Repeat each of these records exactly.

>>>>>

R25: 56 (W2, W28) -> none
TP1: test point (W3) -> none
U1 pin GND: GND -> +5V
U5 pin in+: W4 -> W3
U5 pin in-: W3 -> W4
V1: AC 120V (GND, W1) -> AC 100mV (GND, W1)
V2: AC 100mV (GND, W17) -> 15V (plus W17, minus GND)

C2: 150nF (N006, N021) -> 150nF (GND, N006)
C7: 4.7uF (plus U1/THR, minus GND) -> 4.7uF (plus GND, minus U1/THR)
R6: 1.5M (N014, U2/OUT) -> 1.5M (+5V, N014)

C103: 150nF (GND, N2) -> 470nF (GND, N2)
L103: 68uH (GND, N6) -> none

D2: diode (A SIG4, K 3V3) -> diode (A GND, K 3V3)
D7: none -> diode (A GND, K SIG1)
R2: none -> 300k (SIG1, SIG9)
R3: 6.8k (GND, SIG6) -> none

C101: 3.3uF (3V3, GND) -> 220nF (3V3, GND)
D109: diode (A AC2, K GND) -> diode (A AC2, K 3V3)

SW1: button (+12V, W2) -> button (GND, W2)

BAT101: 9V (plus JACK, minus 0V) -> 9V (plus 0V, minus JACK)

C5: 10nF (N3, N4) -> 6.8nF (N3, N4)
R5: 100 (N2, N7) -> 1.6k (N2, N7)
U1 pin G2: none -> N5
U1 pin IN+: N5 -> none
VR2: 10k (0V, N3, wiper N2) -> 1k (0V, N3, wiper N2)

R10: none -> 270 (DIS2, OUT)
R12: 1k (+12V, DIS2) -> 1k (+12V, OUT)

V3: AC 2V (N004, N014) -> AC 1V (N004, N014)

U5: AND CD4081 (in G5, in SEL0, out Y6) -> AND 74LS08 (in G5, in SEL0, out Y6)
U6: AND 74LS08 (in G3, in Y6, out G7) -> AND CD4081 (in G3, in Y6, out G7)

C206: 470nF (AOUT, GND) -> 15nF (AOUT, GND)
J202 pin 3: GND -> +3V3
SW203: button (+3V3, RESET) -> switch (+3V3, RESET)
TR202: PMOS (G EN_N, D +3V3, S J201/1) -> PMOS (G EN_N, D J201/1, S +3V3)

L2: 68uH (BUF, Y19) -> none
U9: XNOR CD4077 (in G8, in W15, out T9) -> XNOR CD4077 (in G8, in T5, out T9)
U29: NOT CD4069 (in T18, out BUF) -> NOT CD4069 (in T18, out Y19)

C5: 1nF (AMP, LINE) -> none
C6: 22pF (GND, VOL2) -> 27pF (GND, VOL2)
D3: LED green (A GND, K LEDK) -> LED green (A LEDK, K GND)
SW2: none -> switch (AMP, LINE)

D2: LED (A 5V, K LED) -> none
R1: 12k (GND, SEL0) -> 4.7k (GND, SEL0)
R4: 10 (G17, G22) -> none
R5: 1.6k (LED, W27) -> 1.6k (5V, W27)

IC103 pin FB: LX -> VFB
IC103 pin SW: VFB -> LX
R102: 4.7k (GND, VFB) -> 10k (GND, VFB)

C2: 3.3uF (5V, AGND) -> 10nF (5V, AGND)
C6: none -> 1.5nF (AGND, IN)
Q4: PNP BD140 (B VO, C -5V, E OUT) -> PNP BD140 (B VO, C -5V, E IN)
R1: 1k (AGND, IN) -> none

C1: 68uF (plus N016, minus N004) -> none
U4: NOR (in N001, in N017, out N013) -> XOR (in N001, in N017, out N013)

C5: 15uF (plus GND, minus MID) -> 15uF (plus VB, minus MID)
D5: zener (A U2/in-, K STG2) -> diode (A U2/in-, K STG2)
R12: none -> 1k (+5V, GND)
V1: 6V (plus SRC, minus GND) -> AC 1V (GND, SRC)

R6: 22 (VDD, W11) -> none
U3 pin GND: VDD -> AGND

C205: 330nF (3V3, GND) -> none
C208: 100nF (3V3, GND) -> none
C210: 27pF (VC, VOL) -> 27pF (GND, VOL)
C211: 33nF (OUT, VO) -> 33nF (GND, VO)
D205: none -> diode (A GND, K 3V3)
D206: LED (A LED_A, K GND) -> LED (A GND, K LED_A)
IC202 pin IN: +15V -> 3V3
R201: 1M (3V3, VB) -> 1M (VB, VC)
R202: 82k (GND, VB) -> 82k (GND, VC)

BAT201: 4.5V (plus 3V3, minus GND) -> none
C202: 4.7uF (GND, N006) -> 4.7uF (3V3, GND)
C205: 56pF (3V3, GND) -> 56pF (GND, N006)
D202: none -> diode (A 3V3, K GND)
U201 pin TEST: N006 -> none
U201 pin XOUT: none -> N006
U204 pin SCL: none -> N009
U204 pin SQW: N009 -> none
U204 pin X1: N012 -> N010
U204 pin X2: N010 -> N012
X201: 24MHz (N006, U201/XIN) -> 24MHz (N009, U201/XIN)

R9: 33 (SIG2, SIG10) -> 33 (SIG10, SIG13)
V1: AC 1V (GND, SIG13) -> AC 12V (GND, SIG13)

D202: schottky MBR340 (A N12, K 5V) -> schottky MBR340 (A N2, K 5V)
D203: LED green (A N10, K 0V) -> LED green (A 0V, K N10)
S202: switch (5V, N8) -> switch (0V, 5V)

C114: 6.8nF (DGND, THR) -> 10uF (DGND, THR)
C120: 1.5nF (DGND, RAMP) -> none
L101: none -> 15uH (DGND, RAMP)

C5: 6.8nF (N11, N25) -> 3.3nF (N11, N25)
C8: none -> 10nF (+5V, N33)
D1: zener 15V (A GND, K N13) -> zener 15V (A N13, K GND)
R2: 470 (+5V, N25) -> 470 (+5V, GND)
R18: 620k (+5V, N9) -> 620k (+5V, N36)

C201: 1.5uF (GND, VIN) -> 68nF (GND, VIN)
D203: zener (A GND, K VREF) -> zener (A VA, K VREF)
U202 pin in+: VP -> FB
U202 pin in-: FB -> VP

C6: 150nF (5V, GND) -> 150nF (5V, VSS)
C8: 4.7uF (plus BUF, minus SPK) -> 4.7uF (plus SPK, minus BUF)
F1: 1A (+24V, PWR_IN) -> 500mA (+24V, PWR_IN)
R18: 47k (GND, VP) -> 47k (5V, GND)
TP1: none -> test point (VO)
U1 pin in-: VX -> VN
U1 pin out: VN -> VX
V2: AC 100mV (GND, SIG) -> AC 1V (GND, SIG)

<<<<<

__RESPONSE TO THE EXERCISE__:
R25: 56 (W2, W28) -> none
TP1: test point (W3) -> none
U1 pin GND: GND -> +5V
U5 pin in+: W4 -> W3
U5 pin in-: W3 -> W4
V1: AC 120V (GND, W1) -> AC 100mV (GND, W1)
V2: AC 100mV (GND, W17) -> 15V (plus W17, minus GND)

C2: 150nF (N006, N021) -> 150nF (GND, N006)
C7: 4.7uF (plus U1/THR, minus GND) -> 4.7uF (plus GND, minus U1/THR)
R6: 1.5M (N014, U2/OUT) -> 1.5M (+5V, N014)

C103: 150nF (GND, N2) -> 470nF (GND, N2)
L103: 68uH (GND, N6) -> none

D2: diode (A SIG4, K 3V3) -> diode (A GND, K 3V3)
D7: none -> diode (A GND, K SIG1)
R2: none -> 300k (SIG1, SIG9)
R3: 6.8k (GND, SIG6) -> none

C101: 3.3uF (3V3, GND) -> 220nF (3V3, GND)
D109: diode (A AC2, K GND) -> diode (A AC2, K 3V3)

SW1: button (+12V, W2) -> button (GND, W2)

BAT101: 9V (plus JACK, minus 0V) -> 9V (plus 0V, minus JACK)

C5: 10nF (N3, N4) -> 6.8nF (N3, N4)
R5: 100 (N2, N7) -> 1.6k (N2, N7)
U1 pin G2: none -> N5
U1 pin IN+: N5 -> none
VR2: 10k (0V, N3, wiper N2) -> 1k (0V, N3, wiper N2)

R10: none -> 270 (DIS2, OUT)
R12: 1k (+12V, DIS2) -> 1k (+12V, OUT)

V3: AC 2V (N004, N014) -> AC 1V (N004, N014)

U5: AND CD4081 (in G5, in SEL0, out Y6) -> AND 74LS08 (in G5, in SEL0, out Y6)
U6: AND 74LS08 (in G3, in Y6, out G7) -> AND CD4081 (in G3, in Y6, out G7)

C206: 470nF (AOUT, GND) -> 15nF (AOUT, GND)
J202 pin 3: GND -> +3V3
SW203: button (+3V3, RESET) -> switch (+3V3, RESET)
TR202: PMOS (G EN_N, D +3V3, S J201/1) -> PMOS (G EN_N, D J201/1, S +3V3)

L2: 68uH (BUF, Y19) -> none
U9: XNOR CD4077 (in G8, in W15, out T9) -> XNOR CD4077 (in G8, in T5, out T9)
U29: NOT CD4069 (in T18, out BUF) -> NOT CD4069 (in T18, out Y19)

C5: 1nF (AMP, LINE) -> none
C6: 22pF (GND, VOL2) -> 27pF (GND, VOL2)
D3: LED green (A GND, K LEDK) -> LED green (A LEDK, K GND)
SW2: none -> switch (AMP, LINE)

D2: LED (A 5V, K LED) -> none
R1: 12k (GND, SEL0) -> 4.7k (GND, SEL0)
R4: 10 (G17, G22) -> none
R5: 1.6k (LED, W27) -> 1.6k (5V, W27)

IC103 pin FB: LX -> VFB
IC103 pin SW: VFB -> LX
R102: 4.7k (GND, VFB) -> 10k (GND, VFB)

C2: 3.3uF (5V, AGND) -> 10nF (5V, AGND)
C6: none -> 1.5nF (AGND, IN)
Q4: PNP BD140 (B VO, C -5V, E OUT) -> PNP BD140 (B VO, C -5V, E IN)
R1: 1k (AGND, IN) -> none

C1: 68uF (plus N016, minus N004) -> none
U4: NOR (in N001, in N017, out N013) -> XOR (in N001, in N017, out N013)

C5: 15uF (plus GND, minus MID) -> 15uF (plus VB, minus MID)
D5: zener (A U2/in-, K STG2) -> diode (A U2/in-, K STG2)
R12: none -> 1k (+5V, GND)
V1: 6V (plus SRC, minus GND) -> AC 1V (GND, SRC)

R6: 22 (VDD, W11) -> none
U3 pin GND: VDD -> AGND

C205: 330nF (3V3, GND) -> none
C208: 100nF (3V3, GND) -> none
C210: 27pF (VC, VOL) -> 27pF (GND, VOL)
C211: 33nF (OUT, VO) -> 33nF (GND, VO)
D205: none -> diode (A GND, K 3V3)
D206: LED (A LED_A, K GND) -> LED (A GND, K LED_A)
IC202 pin IN: +15V -> 3V3
R201: 1M (3V3, VB) -> 1M (VB, VC)
R202: 82k (GND, VB) -> 82k (GND, VC)

BAT201: 4.5V (plus 3V3, minus GND) -> none
C202: 4.7uF (GND, N006) -> 4.7uF (3V3, GND)
C205: 56pF (3V3, GND) -> 56pF (GND, N006)
D202: none -> diode (A 3V3, K GND)
U201 pin TEST: N006 -> none
U201 pin XOUT: none -> N006
U204 pin SCL: none -> N009
U204 pin SQW: N009 -> none
U204 pin X1: N012 -> N010
U204 pin X2: N010 -> N012
X201: 24MHz (N006, U201/XIN) -> 24MHz (N009, U201/XIN)

R9: 33 (SIG2, SIG10) -> 33 (SIG10, SIG13)
V1: AC 1V (GND, SIG13) -> AC 12V (GND, SIG13)

D202: schottky MBR340 (A N12, K 5V) -> schottky MBR340 (A N2, K 5V)
D203: LED green (A N10, K 0V) -> LED green (A 0V, K N10)
S202: switch (5V, N8) -> switch (0V, 5V)

C114: 6.8nF (DGND, THR) -> 10uF (DGND, THR)
C120: 1.5nF (DGND, RAMP) -> none
L101: none -> 15uH (DGND, RAMP)

C5: 6.8nF (N11, N25) -> 3.3nF (N11, N25)
C8: none -> 10nF (+5V, N33)
D1: zener 15V (A GND, K N13) -> zener 15V (A N13, K GND)
R2: 470 (+5V, N25) -> 470 (+5V, GND)
R18: 620k (+5V, N9) -> 620k (+5V, N36)

C201: 1.5uF (GND, VIN) -> 68nF (GND, VIN)
D203: zener (A GND, K VREF) -> zener (A VA, K VREF)
U202 pin in+: VP -> FB
U202 pin in-: FB -> VP

C6: 150nF (5V, GND) -> 150nF (5V, VSS)
C8: 4.7uF (plus BUF, minus SPK) -> 4.7uF (plus SPK, minus BUF)
F1: 1A (+24V, PWR_IN) -> 500mA (+24V, PWR_IN)
R18: 47k (GND, VP) -> 47k (5V, GND)
TP1: none -> test point (VO)
U1 pin in-: VX -> VN
U1 pin out: VN -> VX
V2: AC 100mV (GND, SIG) -> AC 1V (GND, SIG)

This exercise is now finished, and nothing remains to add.